(SUPPLIED INFORMATION)

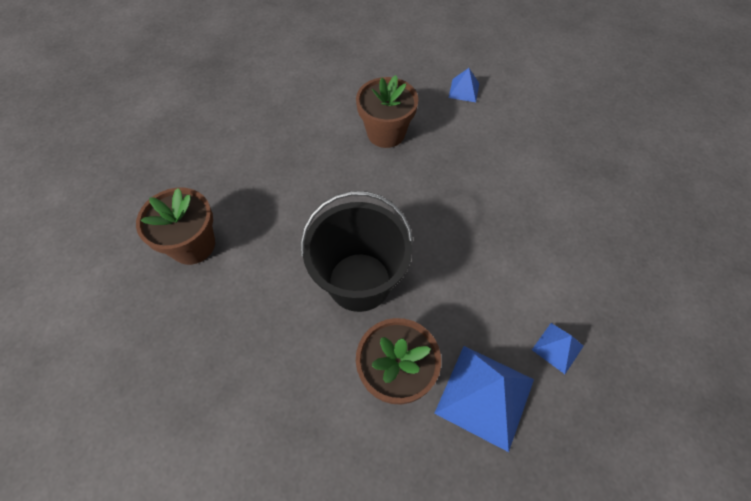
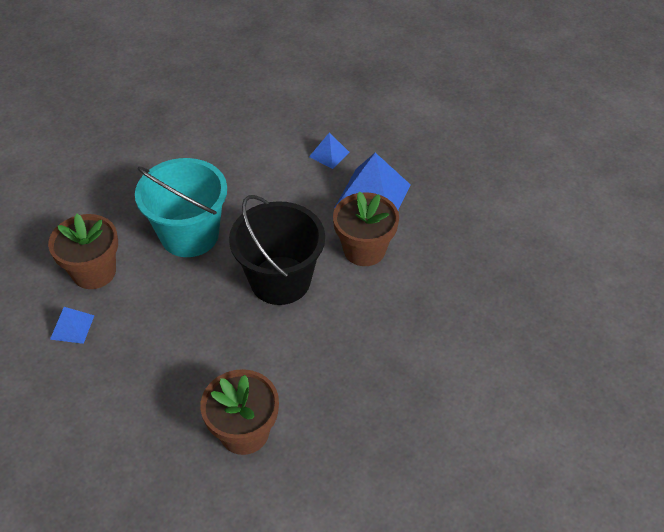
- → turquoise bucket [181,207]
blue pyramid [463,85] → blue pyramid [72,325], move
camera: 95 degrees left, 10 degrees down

(End SUPPLIED INFORMATION)

- PROBLEM STATEMENT: The expected result is the data above in exact form, free of pictures.

- THE COMPLETED TASK:
- → turquoise bucket [181,207]
blue pyramid [463,85] → blue pyramid [72,325], move
camera: 95 degrees left, 10 degrees down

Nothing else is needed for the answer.